## EXERCISE OBJECTIVE
With both ends included, repeat exactly the lines of the entries below from the one containing "(183, 326) = (325, 291): none -> black hat" down to the one containing "(636, 502) = (586, 473): yellow", and no others.

(Records from a data collection)

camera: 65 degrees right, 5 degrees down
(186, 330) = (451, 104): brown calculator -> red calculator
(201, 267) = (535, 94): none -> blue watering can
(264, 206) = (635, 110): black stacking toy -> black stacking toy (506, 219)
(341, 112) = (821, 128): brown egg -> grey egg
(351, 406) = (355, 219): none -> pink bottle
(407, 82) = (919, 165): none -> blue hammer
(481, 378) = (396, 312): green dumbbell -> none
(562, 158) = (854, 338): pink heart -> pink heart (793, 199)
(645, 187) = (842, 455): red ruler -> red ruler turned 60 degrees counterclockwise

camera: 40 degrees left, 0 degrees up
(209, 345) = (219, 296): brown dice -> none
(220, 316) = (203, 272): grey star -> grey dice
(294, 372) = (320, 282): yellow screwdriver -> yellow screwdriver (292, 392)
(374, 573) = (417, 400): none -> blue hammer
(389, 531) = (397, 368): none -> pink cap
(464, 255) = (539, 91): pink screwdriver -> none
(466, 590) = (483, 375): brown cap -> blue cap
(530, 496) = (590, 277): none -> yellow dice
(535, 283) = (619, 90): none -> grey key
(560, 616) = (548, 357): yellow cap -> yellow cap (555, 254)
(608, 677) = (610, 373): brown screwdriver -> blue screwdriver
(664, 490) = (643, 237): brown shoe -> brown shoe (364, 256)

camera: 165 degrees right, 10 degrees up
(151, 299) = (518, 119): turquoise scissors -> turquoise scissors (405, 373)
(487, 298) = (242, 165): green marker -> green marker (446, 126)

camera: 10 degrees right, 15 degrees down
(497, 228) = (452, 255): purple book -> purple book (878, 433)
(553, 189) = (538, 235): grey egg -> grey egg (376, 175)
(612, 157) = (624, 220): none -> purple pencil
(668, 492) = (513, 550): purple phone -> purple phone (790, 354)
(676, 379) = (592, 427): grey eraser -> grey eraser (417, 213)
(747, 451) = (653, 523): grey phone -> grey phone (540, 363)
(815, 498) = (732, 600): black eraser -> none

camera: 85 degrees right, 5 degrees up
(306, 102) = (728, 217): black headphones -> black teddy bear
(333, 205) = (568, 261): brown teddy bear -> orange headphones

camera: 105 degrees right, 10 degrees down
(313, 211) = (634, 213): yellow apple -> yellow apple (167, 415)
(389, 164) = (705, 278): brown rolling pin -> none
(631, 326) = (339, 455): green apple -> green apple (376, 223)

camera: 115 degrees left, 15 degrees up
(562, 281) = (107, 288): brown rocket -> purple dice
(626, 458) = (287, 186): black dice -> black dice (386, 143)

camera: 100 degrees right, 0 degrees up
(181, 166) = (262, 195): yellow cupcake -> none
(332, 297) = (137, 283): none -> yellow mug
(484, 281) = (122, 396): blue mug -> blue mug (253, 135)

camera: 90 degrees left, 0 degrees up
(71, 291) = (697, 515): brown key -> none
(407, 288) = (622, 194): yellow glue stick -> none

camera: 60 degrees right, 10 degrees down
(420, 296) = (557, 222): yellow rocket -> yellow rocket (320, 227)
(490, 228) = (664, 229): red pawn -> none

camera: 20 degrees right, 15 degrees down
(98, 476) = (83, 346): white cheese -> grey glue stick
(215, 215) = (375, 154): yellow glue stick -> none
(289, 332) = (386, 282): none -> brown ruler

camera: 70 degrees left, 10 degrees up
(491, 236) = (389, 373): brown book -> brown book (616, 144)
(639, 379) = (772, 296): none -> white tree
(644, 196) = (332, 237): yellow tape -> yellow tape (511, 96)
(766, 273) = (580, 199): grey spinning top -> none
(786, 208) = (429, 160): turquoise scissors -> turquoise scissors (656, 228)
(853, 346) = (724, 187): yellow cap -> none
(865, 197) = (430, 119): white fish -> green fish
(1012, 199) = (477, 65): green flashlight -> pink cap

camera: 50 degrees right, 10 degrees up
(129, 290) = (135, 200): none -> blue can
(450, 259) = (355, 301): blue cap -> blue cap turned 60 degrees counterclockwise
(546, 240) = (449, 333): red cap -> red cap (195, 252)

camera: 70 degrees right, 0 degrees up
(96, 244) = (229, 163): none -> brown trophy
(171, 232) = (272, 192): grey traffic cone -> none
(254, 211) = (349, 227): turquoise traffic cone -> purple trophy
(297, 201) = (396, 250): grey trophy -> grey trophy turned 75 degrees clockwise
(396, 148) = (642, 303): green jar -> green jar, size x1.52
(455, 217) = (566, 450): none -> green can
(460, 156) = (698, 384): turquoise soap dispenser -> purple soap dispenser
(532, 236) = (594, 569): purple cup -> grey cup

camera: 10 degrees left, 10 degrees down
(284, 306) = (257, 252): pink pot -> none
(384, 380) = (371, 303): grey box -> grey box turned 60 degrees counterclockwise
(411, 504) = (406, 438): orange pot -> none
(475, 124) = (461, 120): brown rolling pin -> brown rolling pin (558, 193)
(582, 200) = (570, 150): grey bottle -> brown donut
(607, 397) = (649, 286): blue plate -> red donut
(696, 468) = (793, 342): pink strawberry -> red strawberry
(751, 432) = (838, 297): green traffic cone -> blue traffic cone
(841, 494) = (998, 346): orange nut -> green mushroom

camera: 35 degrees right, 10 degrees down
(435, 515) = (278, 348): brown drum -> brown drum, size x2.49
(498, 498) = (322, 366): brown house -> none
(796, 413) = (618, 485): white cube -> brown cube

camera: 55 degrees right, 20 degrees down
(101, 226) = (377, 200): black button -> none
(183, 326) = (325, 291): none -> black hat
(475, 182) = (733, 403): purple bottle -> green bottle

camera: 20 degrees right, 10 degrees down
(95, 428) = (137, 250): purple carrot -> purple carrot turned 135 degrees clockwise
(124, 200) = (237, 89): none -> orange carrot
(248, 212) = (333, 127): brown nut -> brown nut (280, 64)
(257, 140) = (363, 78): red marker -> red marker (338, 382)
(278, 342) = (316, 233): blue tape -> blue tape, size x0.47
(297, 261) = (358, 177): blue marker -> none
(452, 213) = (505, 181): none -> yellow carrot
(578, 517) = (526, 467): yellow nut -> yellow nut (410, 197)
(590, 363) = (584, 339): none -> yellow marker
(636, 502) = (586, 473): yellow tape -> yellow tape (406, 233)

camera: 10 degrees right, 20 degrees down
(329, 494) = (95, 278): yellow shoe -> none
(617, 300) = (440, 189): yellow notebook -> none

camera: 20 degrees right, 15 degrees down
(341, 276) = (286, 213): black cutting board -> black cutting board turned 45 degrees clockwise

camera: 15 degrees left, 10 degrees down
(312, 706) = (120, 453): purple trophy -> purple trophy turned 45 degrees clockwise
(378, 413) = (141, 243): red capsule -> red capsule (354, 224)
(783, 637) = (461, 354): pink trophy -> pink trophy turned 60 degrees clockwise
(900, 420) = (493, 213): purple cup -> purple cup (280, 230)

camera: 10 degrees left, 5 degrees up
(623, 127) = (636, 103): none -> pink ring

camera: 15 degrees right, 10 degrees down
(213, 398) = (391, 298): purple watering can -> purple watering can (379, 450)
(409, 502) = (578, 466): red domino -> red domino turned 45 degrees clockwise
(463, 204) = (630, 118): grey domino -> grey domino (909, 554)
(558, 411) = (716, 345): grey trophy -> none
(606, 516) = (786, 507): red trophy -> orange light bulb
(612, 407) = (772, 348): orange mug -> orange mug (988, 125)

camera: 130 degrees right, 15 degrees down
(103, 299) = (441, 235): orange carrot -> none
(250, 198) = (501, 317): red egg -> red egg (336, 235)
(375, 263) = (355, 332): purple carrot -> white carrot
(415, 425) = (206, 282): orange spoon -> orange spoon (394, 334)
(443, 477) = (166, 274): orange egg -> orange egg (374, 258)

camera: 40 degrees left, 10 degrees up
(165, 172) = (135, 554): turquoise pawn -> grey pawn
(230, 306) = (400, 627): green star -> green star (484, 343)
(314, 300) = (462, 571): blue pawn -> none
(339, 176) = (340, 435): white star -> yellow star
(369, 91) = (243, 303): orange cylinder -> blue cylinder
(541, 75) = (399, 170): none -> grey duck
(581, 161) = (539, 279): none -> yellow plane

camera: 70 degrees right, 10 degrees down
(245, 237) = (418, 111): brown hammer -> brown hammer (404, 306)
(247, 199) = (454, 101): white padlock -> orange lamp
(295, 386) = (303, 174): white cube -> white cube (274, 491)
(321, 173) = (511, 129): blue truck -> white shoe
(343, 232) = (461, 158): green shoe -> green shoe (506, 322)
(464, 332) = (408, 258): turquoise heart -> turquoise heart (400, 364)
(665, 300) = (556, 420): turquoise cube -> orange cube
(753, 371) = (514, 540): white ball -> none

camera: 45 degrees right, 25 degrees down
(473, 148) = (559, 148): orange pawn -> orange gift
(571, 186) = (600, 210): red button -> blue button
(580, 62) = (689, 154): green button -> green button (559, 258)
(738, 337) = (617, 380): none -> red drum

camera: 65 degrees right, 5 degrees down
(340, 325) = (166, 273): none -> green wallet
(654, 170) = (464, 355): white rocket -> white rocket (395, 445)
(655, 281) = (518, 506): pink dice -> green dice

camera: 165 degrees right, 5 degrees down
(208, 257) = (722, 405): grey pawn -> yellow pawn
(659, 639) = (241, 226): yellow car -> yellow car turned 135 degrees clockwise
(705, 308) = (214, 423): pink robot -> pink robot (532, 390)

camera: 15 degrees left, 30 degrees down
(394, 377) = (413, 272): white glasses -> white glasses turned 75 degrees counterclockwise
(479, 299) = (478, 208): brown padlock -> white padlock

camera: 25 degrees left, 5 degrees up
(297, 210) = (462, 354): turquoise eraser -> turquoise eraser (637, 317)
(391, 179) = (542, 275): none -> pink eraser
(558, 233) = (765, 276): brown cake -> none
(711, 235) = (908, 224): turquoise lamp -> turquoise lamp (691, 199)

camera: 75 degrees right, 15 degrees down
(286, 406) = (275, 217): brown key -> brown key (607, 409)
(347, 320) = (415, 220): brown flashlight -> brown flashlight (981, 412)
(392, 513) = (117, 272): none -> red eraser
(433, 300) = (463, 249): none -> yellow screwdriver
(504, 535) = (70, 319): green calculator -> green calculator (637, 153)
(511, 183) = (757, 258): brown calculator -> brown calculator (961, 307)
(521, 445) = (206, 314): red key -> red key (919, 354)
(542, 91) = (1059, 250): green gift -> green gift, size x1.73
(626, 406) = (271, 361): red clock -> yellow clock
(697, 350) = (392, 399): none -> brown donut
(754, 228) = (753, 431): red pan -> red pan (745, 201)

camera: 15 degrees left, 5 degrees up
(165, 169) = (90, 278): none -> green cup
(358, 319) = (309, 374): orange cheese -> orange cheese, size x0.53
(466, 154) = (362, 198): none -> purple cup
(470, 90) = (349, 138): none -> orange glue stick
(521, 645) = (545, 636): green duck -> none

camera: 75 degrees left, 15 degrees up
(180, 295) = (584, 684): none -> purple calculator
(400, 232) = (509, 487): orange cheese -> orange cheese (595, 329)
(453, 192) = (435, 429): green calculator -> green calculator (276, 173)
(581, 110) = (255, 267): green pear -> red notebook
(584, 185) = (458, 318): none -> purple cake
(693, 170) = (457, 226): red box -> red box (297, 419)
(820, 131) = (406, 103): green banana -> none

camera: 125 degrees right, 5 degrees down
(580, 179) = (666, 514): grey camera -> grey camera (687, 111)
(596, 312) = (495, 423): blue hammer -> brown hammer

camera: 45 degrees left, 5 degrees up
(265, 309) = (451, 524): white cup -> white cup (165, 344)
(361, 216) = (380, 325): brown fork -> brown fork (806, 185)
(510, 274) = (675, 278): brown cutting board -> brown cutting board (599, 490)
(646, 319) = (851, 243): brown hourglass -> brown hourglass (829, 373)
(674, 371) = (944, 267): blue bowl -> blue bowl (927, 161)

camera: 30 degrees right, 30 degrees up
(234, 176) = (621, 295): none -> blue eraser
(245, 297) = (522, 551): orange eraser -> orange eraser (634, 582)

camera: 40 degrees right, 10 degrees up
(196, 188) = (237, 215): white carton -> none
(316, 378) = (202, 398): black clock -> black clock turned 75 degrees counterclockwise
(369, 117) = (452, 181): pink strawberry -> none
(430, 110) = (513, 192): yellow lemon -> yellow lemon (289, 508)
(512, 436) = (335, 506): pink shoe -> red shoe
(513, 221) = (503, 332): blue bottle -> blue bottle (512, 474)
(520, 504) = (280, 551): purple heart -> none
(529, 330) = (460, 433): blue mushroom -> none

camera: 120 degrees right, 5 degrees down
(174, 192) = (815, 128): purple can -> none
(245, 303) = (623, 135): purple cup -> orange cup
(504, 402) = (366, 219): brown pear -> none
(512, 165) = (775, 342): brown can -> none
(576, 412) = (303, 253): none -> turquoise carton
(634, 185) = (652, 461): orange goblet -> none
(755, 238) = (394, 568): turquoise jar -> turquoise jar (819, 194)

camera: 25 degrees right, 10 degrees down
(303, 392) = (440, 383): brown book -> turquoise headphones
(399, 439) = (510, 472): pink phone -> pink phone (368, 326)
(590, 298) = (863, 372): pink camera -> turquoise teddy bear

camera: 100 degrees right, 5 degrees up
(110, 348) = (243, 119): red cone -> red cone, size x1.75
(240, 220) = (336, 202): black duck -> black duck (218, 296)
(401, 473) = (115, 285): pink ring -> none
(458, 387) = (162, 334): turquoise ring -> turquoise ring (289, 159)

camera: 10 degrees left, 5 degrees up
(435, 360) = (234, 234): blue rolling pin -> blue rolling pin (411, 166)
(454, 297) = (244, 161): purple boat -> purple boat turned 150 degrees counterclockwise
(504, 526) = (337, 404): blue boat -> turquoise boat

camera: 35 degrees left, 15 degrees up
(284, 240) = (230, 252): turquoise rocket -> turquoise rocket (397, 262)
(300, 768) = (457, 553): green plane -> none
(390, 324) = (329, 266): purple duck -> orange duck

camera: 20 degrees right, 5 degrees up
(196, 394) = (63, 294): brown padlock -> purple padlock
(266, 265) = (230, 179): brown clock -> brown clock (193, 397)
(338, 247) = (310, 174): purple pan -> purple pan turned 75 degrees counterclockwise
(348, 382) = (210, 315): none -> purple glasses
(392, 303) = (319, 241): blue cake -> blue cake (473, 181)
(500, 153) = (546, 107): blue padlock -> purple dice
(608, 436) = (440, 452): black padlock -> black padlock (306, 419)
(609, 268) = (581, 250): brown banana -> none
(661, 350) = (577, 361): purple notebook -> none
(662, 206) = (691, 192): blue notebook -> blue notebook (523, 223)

## YOUR RESPONSE
(183, 326) = (325, 291): none -> black hat
(475, 182) = (733, 403): purple bottle -> green bottle

camera: 20 degrees right, 10 degrees down
(95, 428) = (137, 250): purple carrot -> purple carrot turned 135 degrees clockwise
(124, 200) = (237, 89): none -> orange carrot
(248, 212) = (333, 127): brown nut -> brown nut (280, 64)
(257, 140) = (363, 78): red marker -> red marker (338, 382)
(278, 342) = (316, 233): blue tape -> blue tape, size x0.47
(297, 261) = (358, 177): blue marker -> none
(452, 213) = (505, 181): none -> yellow carrot
(578, 517) = (526, 467): yellow nut -> yellow nut (410, 197)
(590, 363) = (584, 339): none -> yellow marker
(636, 502) = (586, 473): yellow tape -> yellow tape (406, 233)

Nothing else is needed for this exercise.